## TASK TO COMPLETE
Write out, word for word, every line from the one where "black round brick" occurs to the final line of the entries, and nothing beyond them.

Start of MATERIAL TO PROCESS

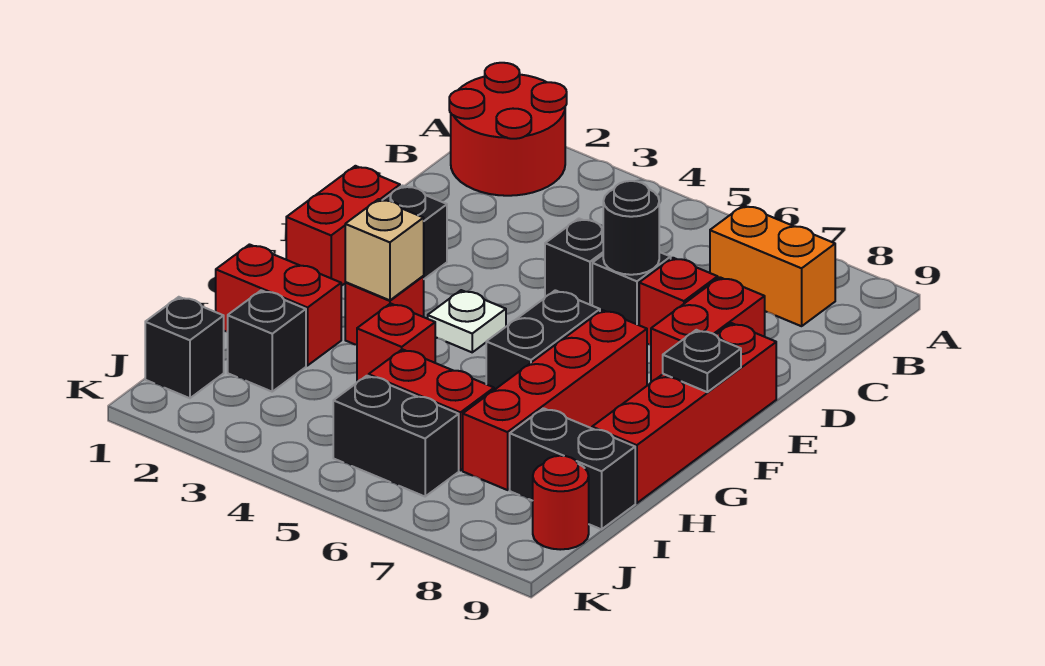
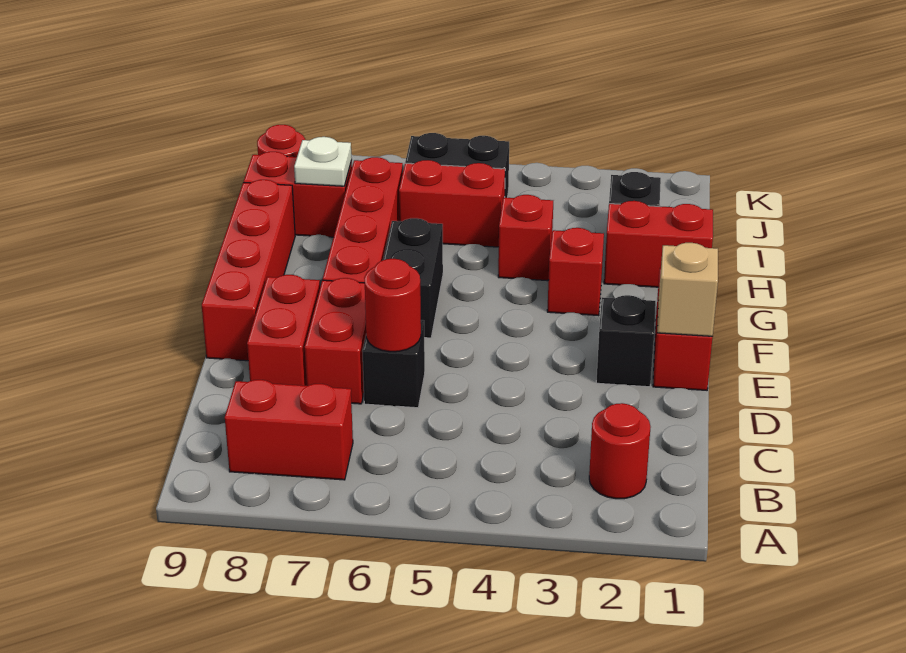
red round brick A1:B2 level 1 -> red round brick B2 level 1
orange brick B7:B8 level 1 -> red brick B7:B8 level 1
black brick D5 level 1 -> none
black round brick D6 level 2 -> red round brick D6 level 2
red brick D7 level 1 -> red brick D7:E7 level 1
white plate F4 level 1 -> white plate I8 level 2
black plate F9 level 2 -> none
tan brick G3 level 2 -> tan brick E1 level 2
black brick I8:I9 level 1 -> red brick I8:I9 level 1
black brick J1 level 1 -> none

End of MATERIAL TO PROCESS

## REPLY
black round brick D6 level 2 -> red round brick D6 level 2
red brick D7 level 1 -> red brick D7:E7 level 1
white plate F4 level 1 -> white plate I8 level 2
black plate F9 level 2 -> none
tan brick G3 level 2 -> tan brick E1 level 2
black brick I8:I9 level 1 -> red brick I8:I9 level 1
black brick J1 level 1 -> none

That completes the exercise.